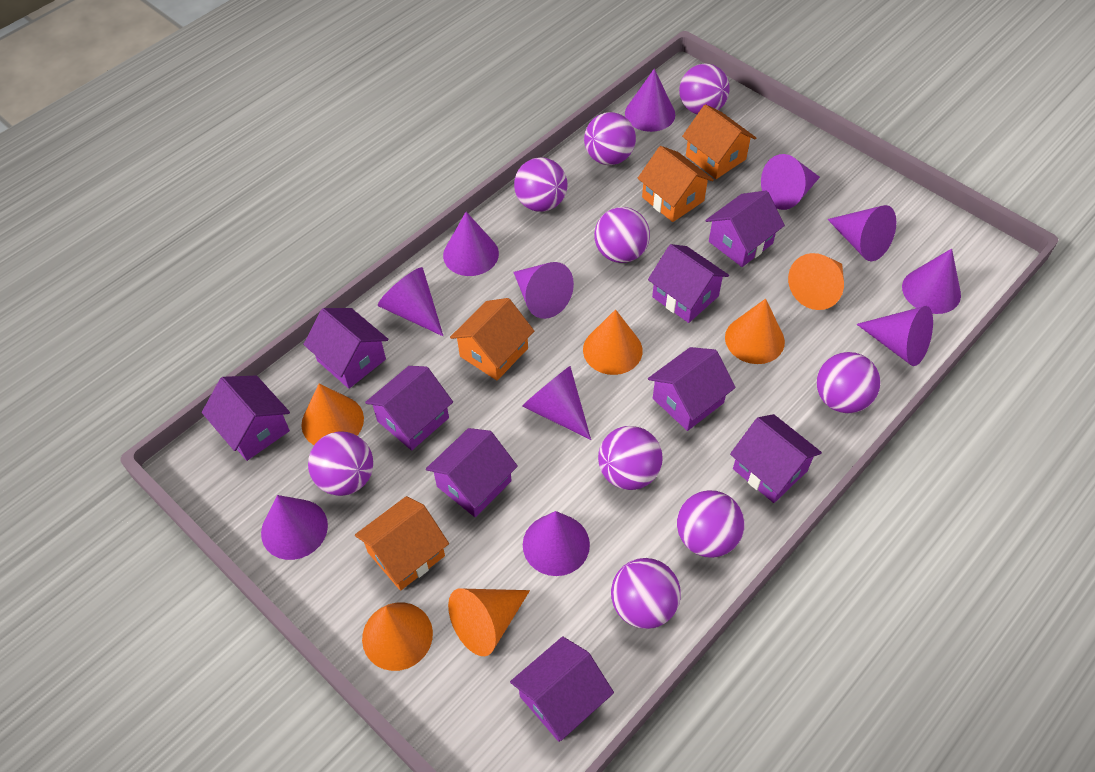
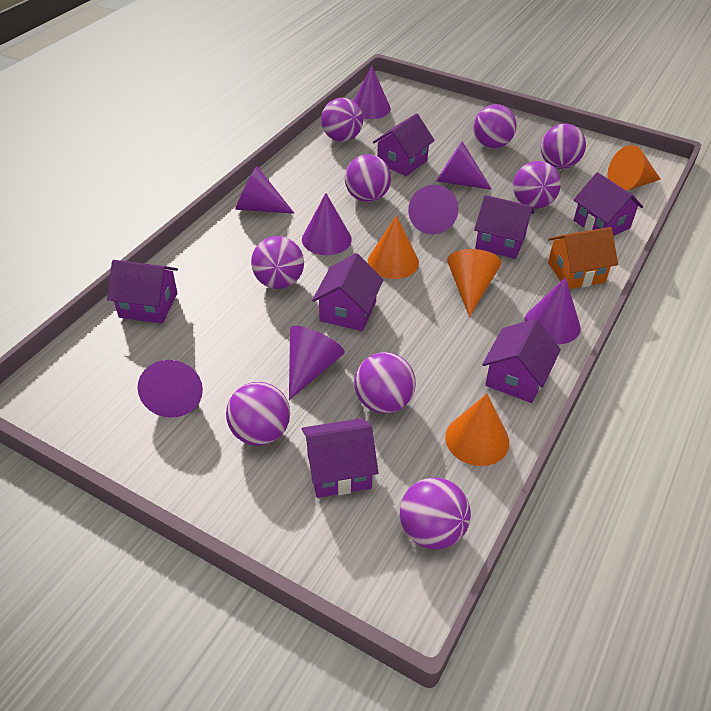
orange cone: 6 -> 4
orange house: 4 -> 1
purple cone: 11 -> 8
purple house: 9 -> 7

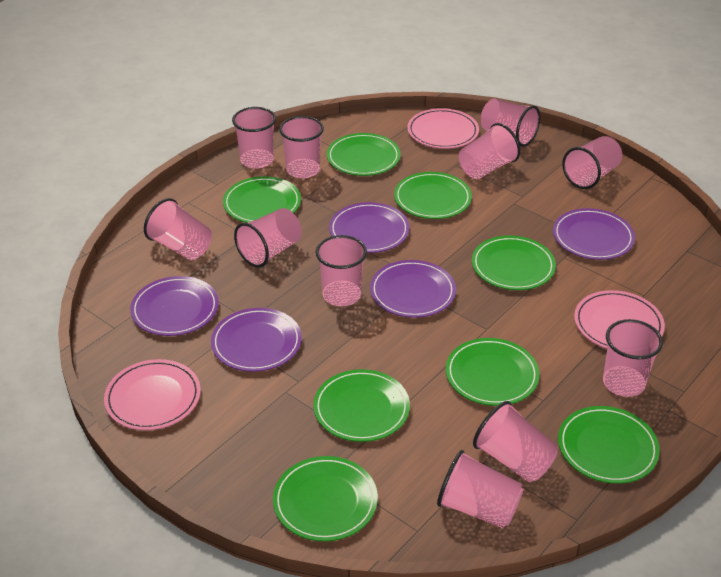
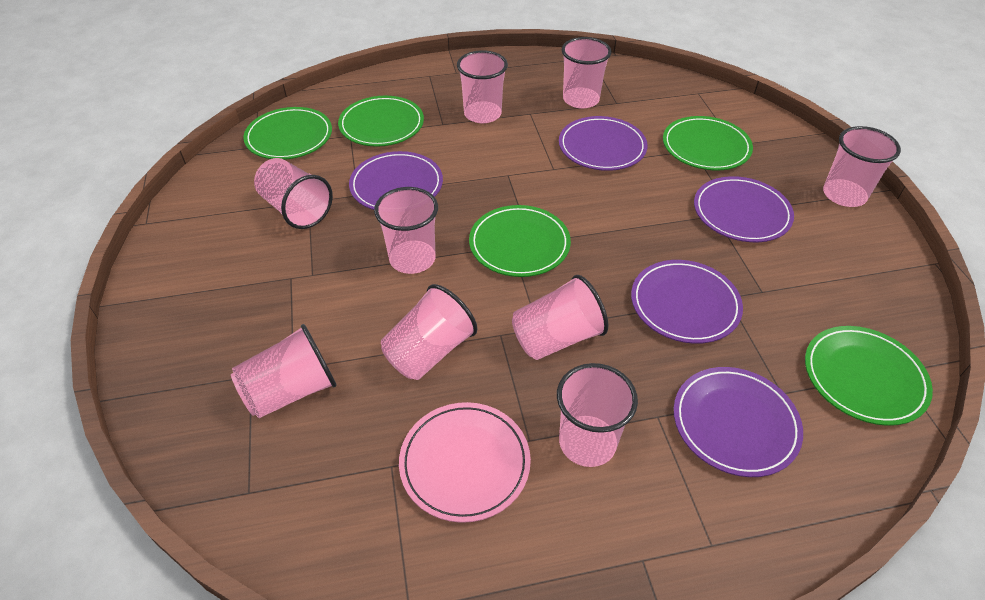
green plate: 8 -> 5
pink cup: 11 -> 9
pink plate: 3 -> 1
■ ■ ■
Try it
Exactly and only the lines from the one holding "purple cone: 11 -> 8" through the final line of the material must be returned, both ends included, without any pictures.

Result
purple cone: 11 -> 8
purple house: 9 -> 7

green plate: 8 -> 5
pink cup: 11 -> 9
pink plate: 3 -> 1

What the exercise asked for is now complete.